Print the listing that follows, character for character.

Outline labeling records:
----------------------------------------

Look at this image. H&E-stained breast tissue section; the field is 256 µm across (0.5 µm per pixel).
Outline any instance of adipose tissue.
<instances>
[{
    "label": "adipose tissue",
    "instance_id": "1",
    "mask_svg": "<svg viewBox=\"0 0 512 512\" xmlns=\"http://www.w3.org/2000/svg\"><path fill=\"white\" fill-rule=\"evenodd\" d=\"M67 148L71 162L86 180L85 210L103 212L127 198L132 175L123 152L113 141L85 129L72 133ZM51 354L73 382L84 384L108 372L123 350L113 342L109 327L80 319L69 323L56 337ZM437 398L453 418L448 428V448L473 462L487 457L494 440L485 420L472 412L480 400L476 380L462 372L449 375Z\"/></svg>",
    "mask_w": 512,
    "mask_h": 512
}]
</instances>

----------------------------------------

Result of this task —
Look at this image. H&E-stained breast tissue section; the field is 256 µm across (0.5 µm per pixel).
Outline any instance of adipose tissue.
<instances>
[{
    "label": "adipose tissue",
    "instance_id": "1",
    "mask_svg": "<svg viewBox=\"0 0 512 512\" xmlns=\"http://www.w3.org/2000/svg\"><path fill=\"white\" fill-rule=\"evenodd\" d=\"M67 148L71 162L86 180L85 210L103 212L127 198L132 175L123 152L113 141L85 129L72 133ZM51 354L73 382L84 384L108 372L123 350L113 342L109 327L80 319L69 323L56 337ZM437 398L453 418L448 428V448L473 462L487 457L494 440L485 420L472 412L480 400L476 380L462 372L449 375Z\"/></svg>",
    "mask_w": 512,
    "mask_h": 512
}]
</instances>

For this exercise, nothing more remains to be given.